*Task prompt*.
Restate all entries exactly. Skip the images.

(Object count change data)
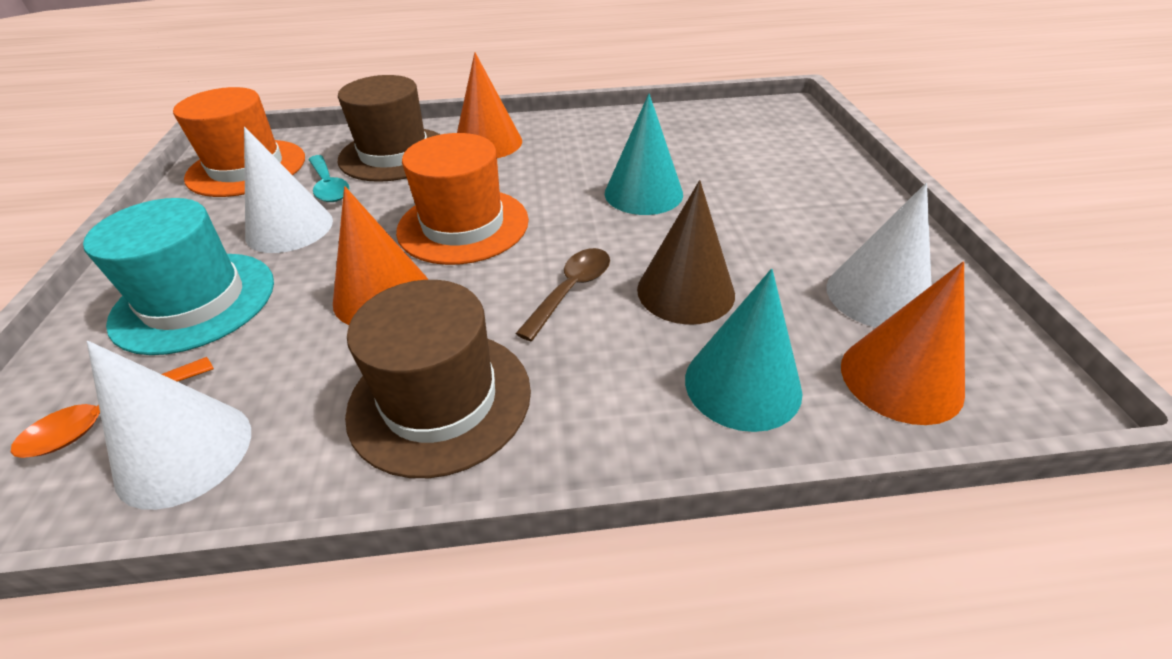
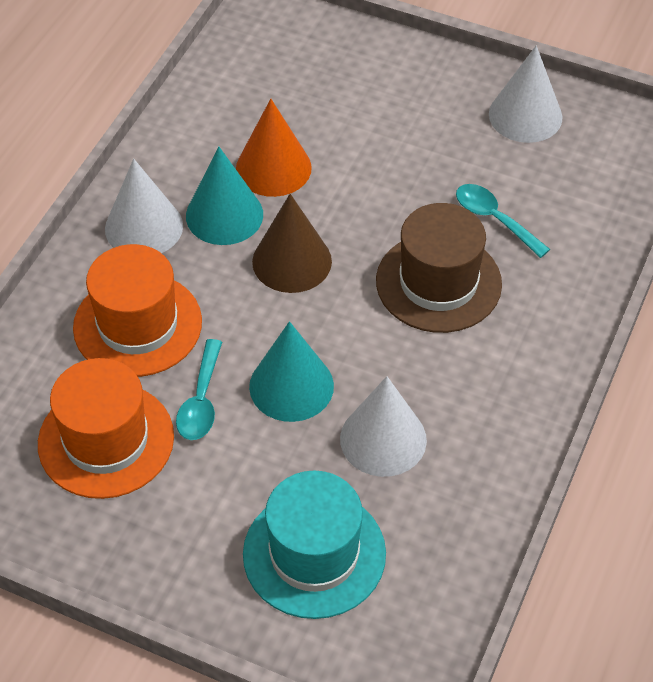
brown hat: 2 -> 1
brown spoon: 1 -> 0
orange cone: 3 -> 1
orange spoon: 1 -> 0
turquoise spoon: 1 -> 2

*Problem solution*.
brown hat: 2 -> 1
brown spoon: 1 -> 0
orange cone: 3 -> 1
orange spoon: 1 -> 0
turquoise spoon: 1 -> 2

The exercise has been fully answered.